DATASET EXCERPTS —
Start of Block

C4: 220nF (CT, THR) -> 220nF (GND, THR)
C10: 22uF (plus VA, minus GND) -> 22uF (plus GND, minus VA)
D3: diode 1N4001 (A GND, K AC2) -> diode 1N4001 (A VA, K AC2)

End of Block
Start of Block

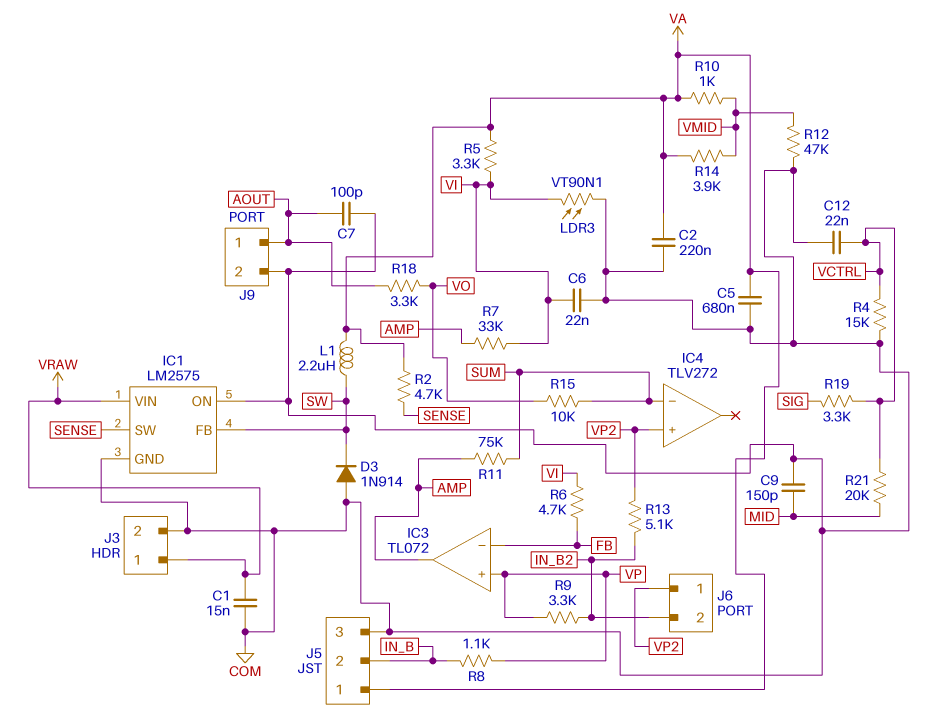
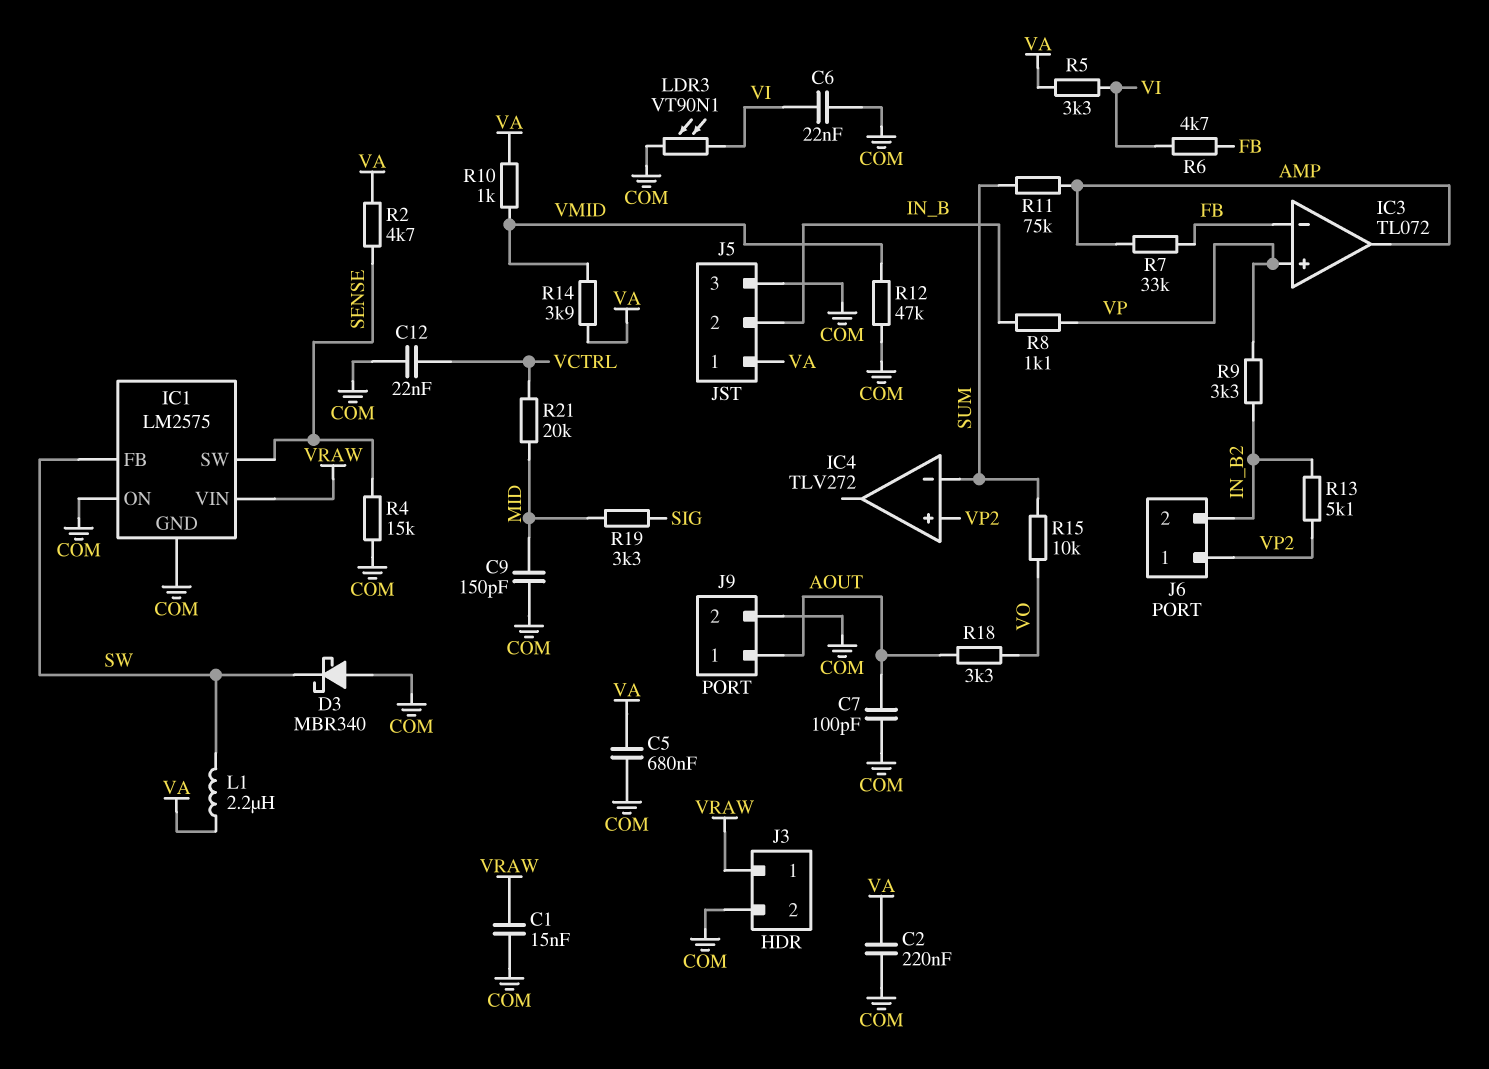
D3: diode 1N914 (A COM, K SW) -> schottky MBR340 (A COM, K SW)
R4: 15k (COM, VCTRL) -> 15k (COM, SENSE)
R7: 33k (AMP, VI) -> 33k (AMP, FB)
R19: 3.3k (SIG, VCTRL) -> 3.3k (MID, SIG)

End of Block

WHAT IS REQUIRED — The answer must be a single number: how many lines of the records contain the string "diode".

ANSWER BELOW — 2